*What is expected:* From the data below, return the exact lines starting at the line containing "white cake: 10 -> 9" and ending at the line containing "red donut: 1 -> 2", both included, and nothing else.

(Extracted records)
↓
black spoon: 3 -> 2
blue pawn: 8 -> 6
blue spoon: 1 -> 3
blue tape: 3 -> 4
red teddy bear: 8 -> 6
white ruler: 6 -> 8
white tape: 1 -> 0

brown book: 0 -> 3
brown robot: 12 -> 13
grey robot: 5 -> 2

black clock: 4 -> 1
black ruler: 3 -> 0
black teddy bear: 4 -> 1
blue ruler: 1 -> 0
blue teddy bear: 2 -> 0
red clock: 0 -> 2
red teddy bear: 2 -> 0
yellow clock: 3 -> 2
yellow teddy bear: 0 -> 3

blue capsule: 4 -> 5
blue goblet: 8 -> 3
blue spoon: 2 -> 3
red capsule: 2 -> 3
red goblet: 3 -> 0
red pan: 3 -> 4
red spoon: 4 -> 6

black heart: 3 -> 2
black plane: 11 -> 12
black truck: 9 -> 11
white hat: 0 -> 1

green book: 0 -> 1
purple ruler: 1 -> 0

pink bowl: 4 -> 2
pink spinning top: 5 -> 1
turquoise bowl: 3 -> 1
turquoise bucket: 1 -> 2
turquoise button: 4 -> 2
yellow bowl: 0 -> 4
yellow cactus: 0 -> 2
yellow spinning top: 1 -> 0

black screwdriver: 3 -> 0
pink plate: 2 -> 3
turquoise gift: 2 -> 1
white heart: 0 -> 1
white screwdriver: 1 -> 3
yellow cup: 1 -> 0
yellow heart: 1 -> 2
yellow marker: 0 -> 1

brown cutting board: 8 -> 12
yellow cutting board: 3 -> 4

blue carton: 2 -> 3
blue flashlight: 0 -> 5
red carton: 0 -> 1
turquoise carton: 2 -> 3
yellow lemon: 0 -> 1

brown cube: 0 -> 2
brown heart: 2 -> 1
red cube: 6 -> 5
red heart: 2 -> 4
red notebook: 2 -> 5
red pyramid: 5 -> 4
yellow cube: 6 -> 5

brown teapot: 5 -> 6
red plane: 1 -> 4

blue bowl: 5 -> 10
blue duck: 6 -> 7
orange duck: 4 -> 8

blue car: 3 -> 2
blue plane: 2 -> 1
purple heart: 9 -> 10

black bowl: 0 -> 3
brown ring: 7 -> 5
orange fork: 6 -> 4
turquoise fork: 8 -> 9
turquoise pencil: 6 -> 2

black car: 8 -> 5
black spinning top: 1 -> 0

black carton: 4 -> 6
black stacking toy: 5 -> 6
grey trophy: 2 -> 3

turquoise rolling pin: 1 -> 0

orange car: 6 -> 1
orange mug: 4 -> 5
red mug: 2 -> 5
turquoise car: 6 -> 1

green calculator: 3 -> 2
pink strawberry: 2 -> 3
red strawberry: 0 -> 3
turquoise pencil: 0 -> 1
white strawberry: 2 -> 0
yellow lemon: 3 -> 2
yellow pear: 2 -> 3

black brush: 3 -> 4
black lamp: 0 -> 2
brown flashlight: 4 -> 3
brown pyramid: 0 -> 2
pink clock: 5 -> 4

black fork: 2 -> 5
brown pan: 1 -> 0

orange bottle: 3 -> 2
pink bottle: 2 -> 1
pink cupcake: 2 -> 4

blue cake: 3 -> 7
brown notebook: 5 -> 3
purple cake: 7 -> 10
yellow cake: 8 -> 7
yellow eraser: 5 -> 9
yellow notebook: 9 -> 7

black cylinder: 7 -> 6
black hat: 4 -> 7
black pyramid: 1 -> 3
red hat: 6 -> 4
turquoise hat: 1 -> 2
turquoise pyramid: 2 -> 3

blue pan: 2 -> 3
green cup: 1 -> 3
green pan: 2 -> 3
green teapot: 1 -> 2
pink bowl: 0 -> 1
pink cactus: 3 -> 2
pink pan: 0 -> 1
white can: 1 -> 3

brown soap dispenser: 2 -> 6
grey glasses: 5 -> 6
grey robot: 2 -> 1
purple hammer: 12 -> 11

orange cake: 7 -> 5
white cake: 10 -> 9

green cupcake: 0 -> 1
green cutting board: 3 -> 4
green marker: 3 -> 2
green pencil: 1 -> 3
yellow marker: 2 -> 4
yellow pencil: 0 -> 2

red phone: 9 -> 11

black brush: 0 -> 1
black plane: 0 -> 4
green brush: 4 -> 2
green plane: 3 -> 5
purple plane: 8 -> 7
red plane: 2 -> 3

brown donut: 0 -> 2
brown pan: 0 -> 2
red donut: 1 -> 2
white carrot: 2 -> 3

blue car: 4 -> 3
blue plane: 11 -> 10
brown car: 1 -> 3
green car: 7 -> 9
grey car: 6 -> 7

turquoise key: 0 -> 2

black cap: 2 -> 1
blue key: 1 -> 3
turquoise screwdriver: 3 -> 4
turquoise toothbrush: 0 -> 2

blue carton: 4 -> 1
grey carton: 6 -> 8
↑
*Your solution:*
white cake: 10 -> 9

green cupcake: 0 -> 1
green cutting board: 3 -> 4
green marker: 3 -> 2
green pencil: 1 -> 3
yellow marker: 2 -> 4
yellow pencil: 0 -> 2

red phone: 9 -> 11

black brush: 0 -> 1
black plane: 0 -> 4
green brush: 4 -> 2
green plane: 3 -> 5
purple plane: 8 -> 7
red plane: 2 -> 3

brown donut: 0 -> 2
brown pan: 0 -> 2
red donut: 1 -> 2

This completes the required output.